Aim of the task. Each line at or after the one containing "C13: 680uF (plus" should be transcribed exactly, up to and including the final line of the data.

....

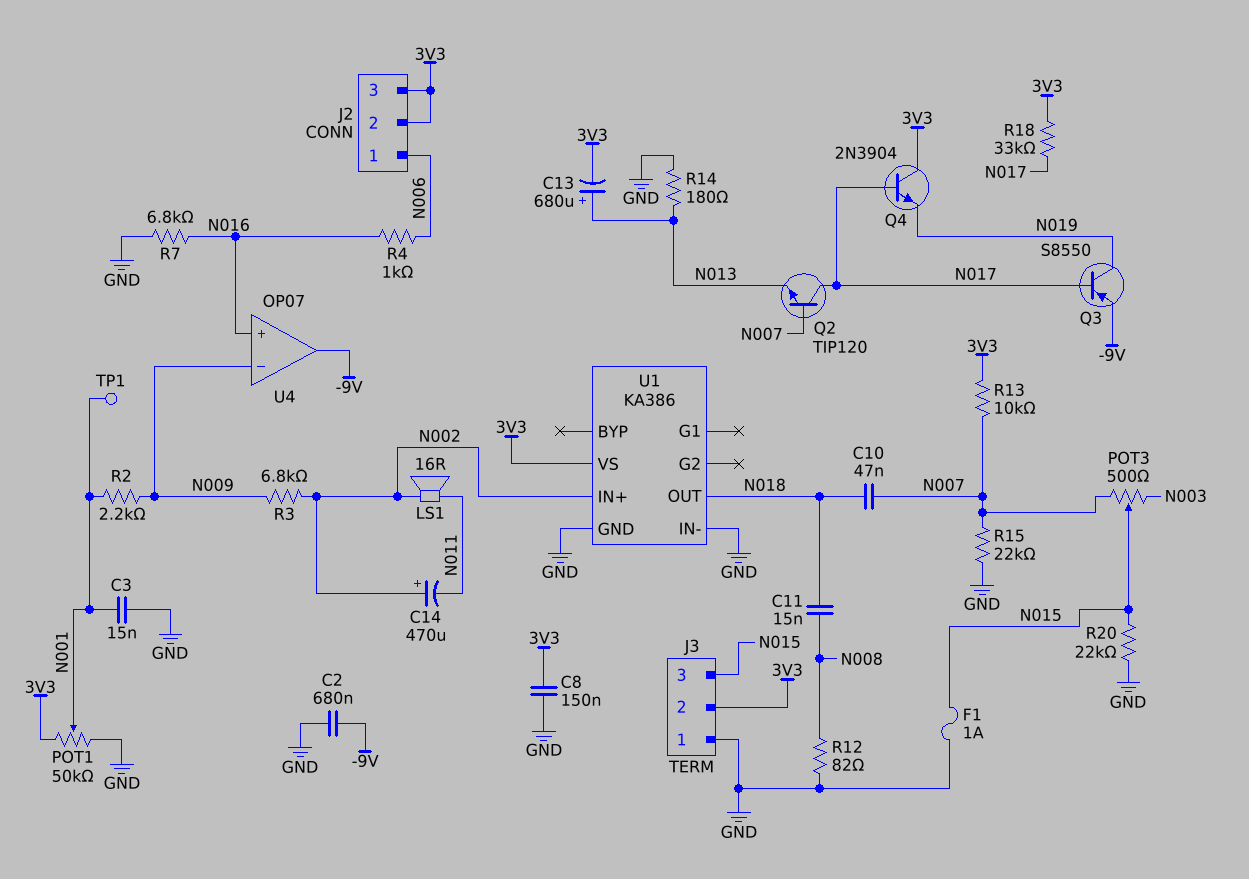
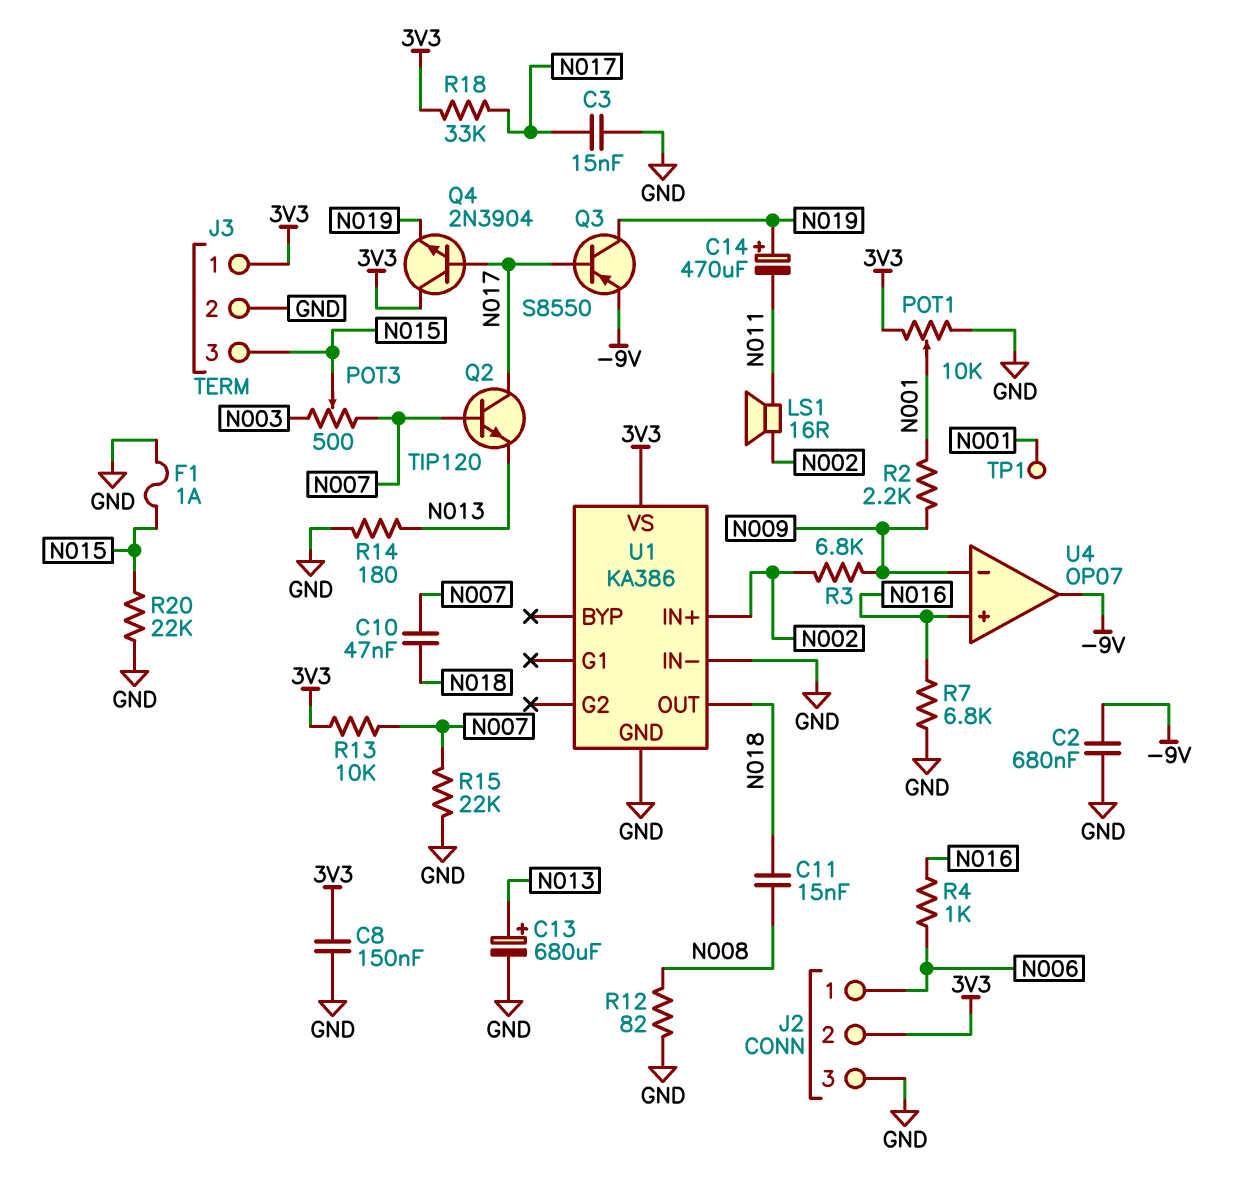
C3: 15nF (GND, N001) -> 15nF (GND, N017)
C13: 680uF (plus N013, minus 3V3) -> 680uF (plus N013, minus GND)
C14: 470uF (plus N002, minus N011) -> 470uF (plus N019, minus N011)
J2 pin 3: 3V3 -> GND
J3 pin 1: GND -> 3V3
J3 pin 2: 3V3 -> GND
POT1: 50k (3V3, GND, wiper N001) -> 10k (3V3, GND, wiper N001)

....

Exercise result.
C13: 680uF (plus N013, minus 3V3) -> 680uF (plus N013, minus GND)
C14: 470uF (plus N002, minus N011) -> 470uF (plus N019, minus N011)
J2 pin 3: 3V3 -> GND
J3 pin 1: GND -> 3V3
J3 pin 2: 3V3 -> GND
POT1: 50k (3V3, GND, wiper N001) -> 10k (3V3, GND, wiper N001)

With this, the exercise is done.